(Object change listings)
- - - - -

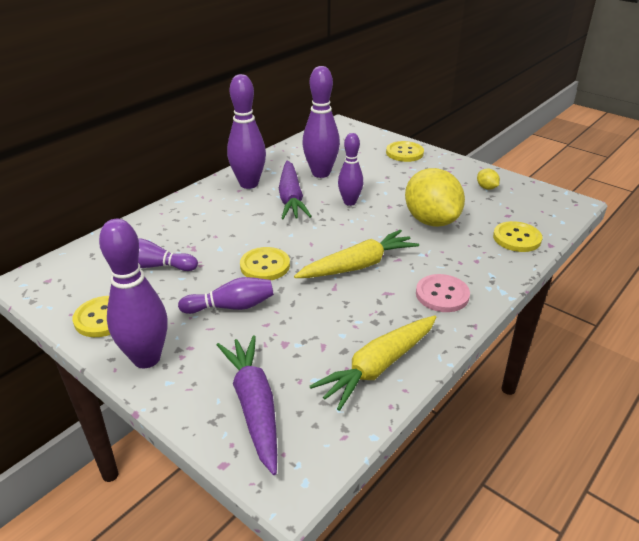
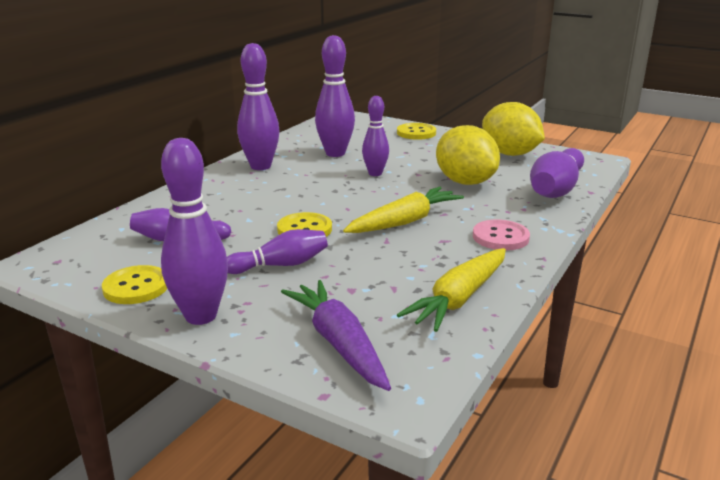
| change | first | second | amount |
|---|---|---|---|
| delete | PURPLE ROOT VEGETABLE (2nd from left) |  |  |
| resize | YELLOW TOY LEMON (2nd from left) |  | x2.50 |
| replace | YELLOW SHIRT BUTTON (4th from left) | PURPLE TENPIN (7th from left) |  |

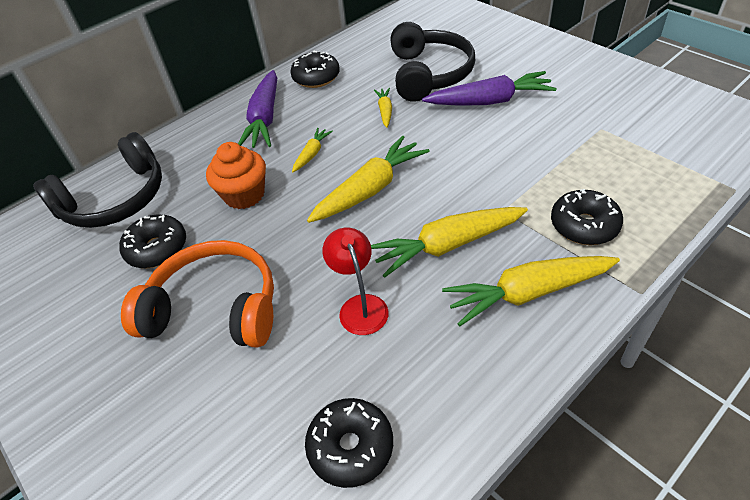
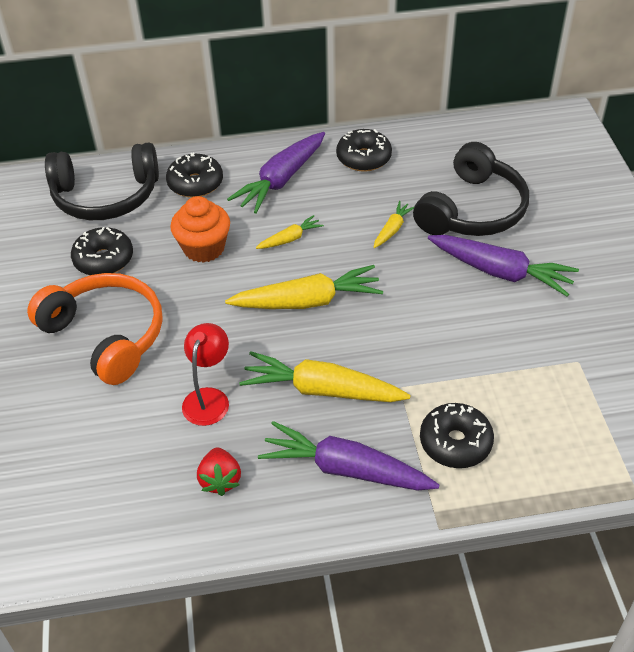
| change | first | second | amount |
|---|---|---|---|
| recolor | YELLOW ROOT VEGETABLE (5th from left) | PURPLE ROOT VEGETABLE (2nd from left) |  |
| move | JET-BLACK DOUGHNUT (3rd from left in the first image) | JET-BLACK DOUGHNUT (2nd from left) |  |
| insert |  | SCARLET STRAWBERRY |  |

- - - - -

Work item ▸
Print again, exactly, the lines of the records above from the first line through the line with "recolor | YELLOW". No pictures.

Expected answer ▸
| change | first | second | amount |
|---|---|---|---|
| delete | PURPLE ROOT VEGETABLE (2nd from left) |  |  |
| resize | YELLOW TOY LEMON (2nd from left) |  | x2.50 |
| replace | YELLOW SHIRT BUTTON (4th from left) | PURPLE TENPIN (7th from left) |  |

| change | first | second | amount |
|---|---|---|---|
| recolor | YELLOW ROOT VEGETABLE (5th from left) | PURPLE ROOT VEGETABLE (2nd from left) |  |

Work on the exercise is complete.